Task requirements: Determine how many lines in the records hold the word "degrees". Return the number alone.

Input material:
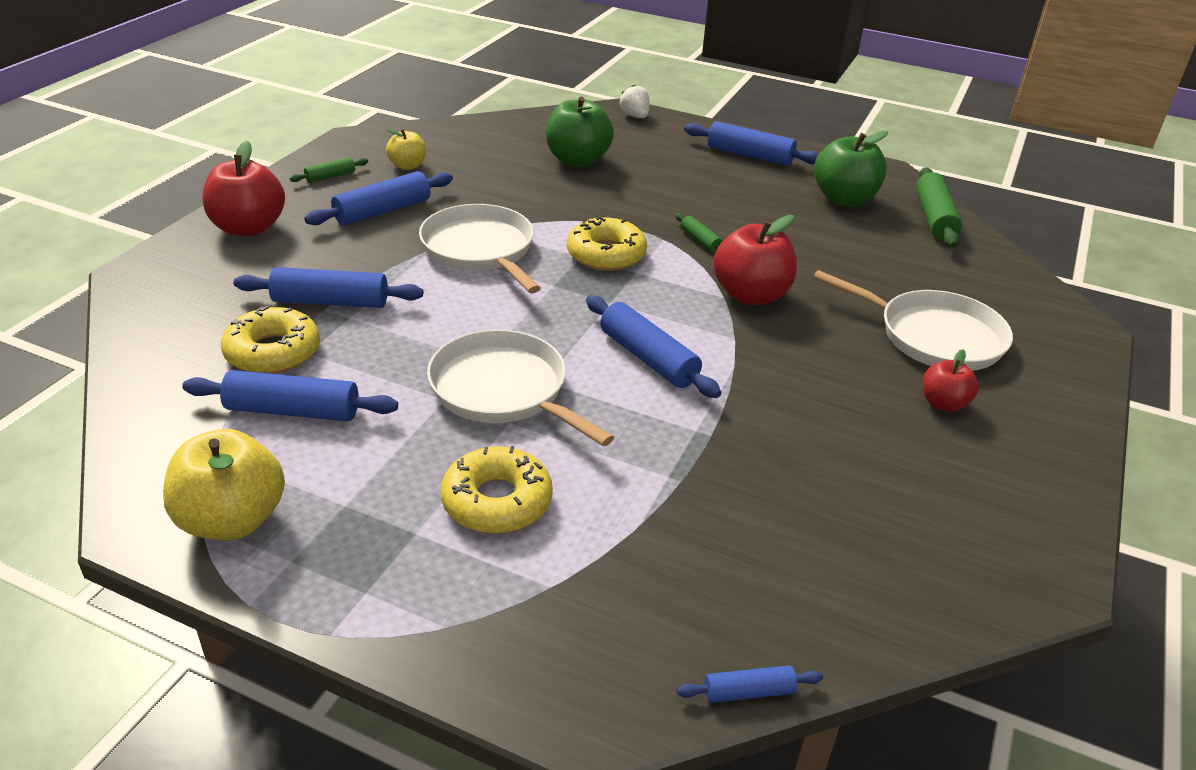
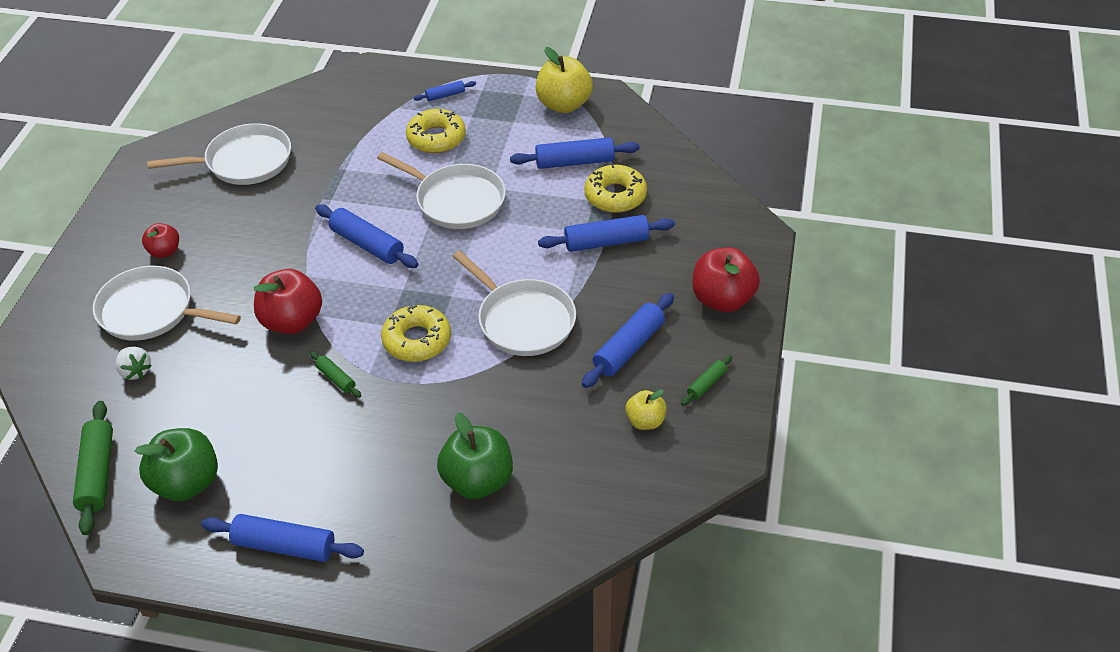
camera: 170 degrees right, 10 degrees up
white strawberry [620,85,649,118] -> white strawberry moved to [116,347,152,380]
blue rolling pin [677,665,823,703] -> blue rolling pin moved to [414,81,476,101]
none -> white pan [147,123,291,185]

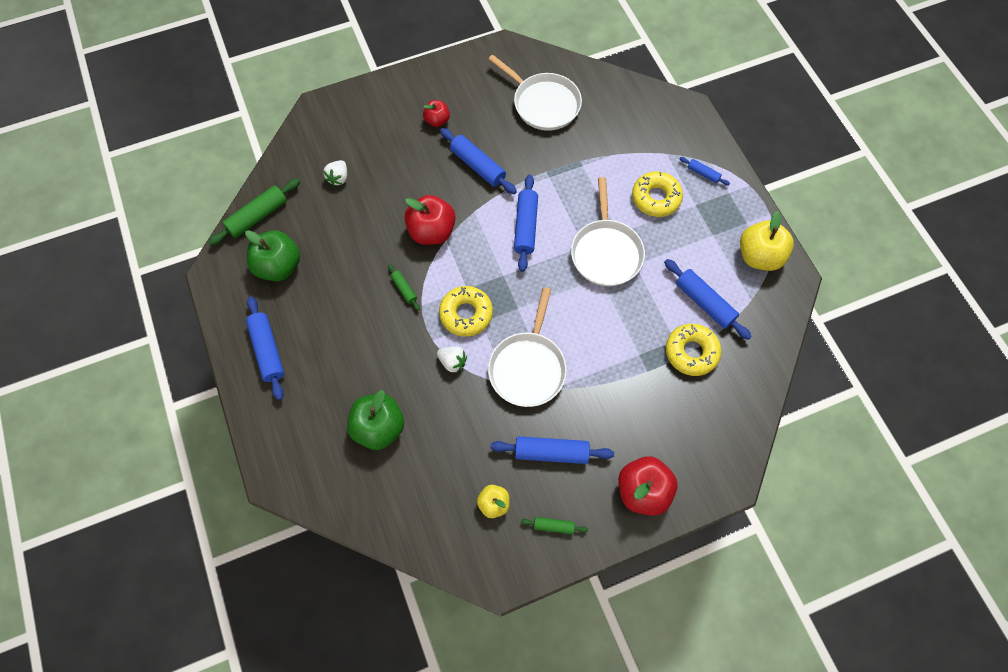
camera: 55 degrees right, 20 degrees up
white pan [93,266,241,341] -> none
green rolling pin [310,351,361,398] -> green rolling pin turned 45 degrees counterclockwise [388,264,420,311]
blue rolling pin [538,215,675,252] -> blue rolling pin moved to [440,128,517,194]
none -> white strawberry [437,346,467,373]

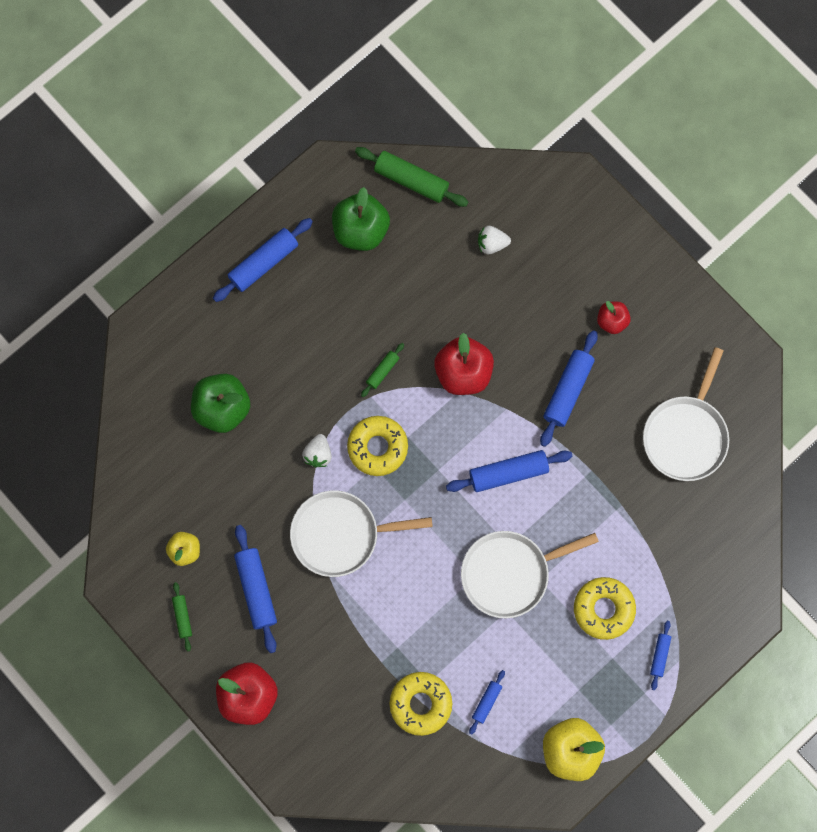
camera: 70 degrees right, 10 degrees up
blue rolling pin [664,259,752,340] -> blue rolling pin [469,670,505,735], size x0.53

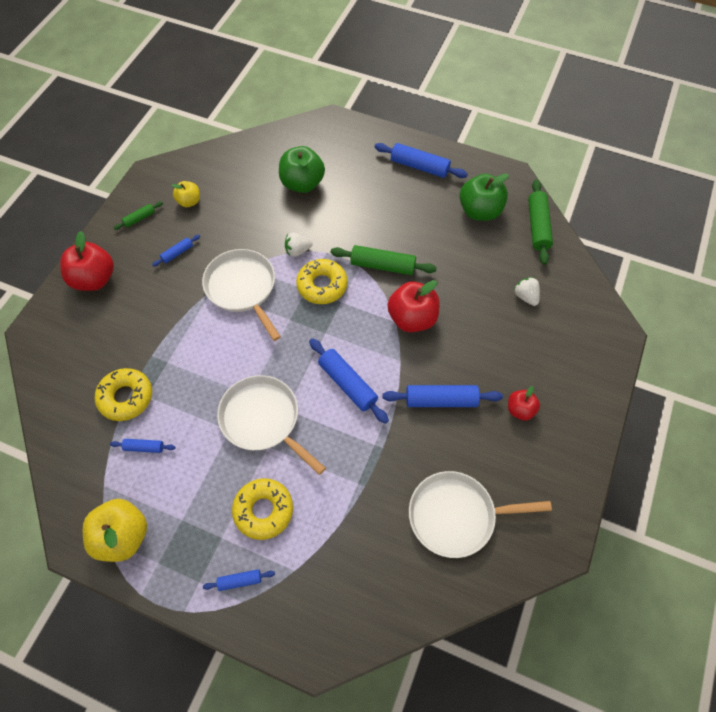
camera: 65 degrees right, 15 degrees down
blue rolling pin [234,525,277,653] -> blue rolling pin [152,235,200,267], size x0.53
green rolling pin [361,343,404,397] -> green rolling pin [330,245,437,275], size x1.88

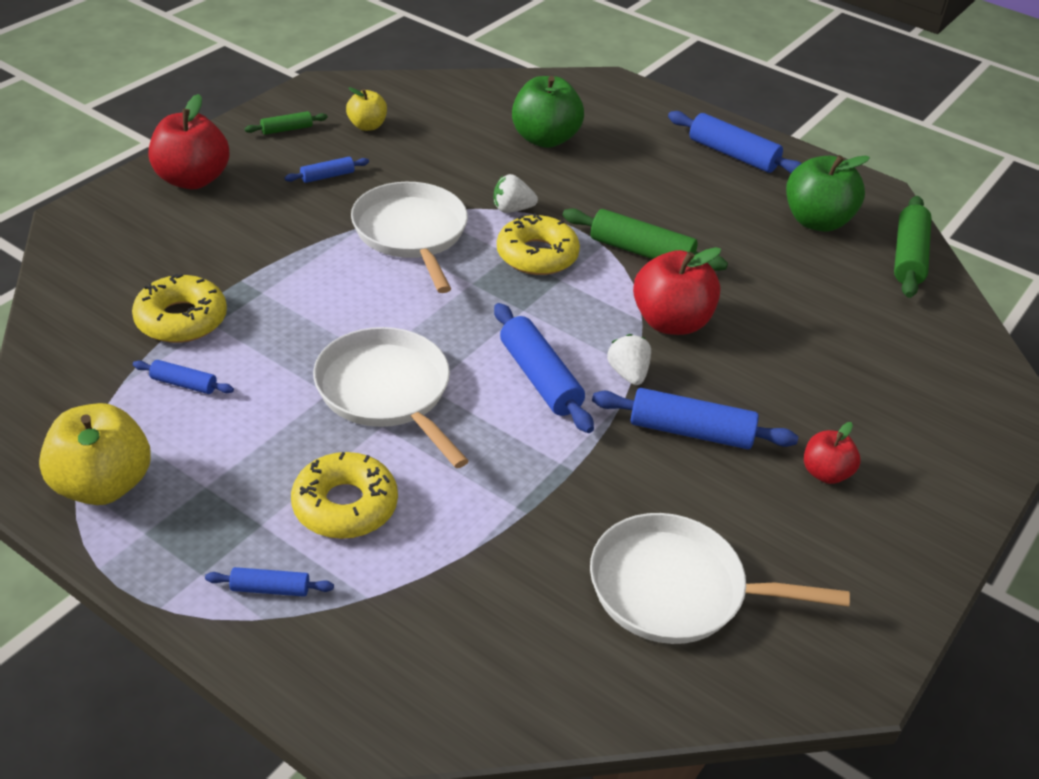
camera: 10 degrees right, 20 degrees down
white strawberry [514,277,540,306] -> white strawberry moved to [607,334,651,385]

Answer below: 6